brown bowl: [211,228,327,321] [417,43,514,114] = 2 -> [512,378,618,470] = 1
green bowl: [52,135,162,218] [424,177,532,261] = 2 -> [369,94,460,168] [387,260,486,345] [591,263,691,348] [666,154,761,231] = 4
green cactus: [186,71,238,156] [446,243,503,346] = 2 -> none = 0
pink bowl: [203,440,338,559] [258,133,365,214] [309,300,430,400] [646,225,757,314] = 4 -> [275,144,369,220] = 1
---+---
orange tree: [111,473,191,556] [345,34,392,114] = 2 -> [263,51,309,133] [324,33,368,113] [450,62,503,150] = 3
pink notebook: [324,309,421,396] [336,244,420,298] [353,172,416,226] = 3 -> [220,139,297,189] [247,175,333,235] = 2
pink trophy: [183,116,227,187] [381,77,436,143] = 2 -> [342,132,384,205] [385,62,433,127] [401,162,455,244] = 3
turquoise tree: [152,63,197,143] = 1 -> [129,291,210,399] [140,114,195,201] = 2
---+---
- What the task asks
Above are the lines; repeat exactly the ones from the line containing "pink notebook: [324,309,421,396]" down to the line containing "turquoise tree: [152,63,197,143]", both inclusive.

- Your response
pink notebook: [324,309,421,396] [336,244,420,298] [353,172,416,226] = 3 -> [220,139,297,189] [247,175,333,235] = 2
pink trophy: [183,116,227,187] [381,77,436,143] = 2 -> [342,132,384,205] [385,62,433,127] [401,162,455,244] = 3
turquoise tree: [152,63,197,143] = 1 -> [129,291,210,399] [140,114,195,201] = 2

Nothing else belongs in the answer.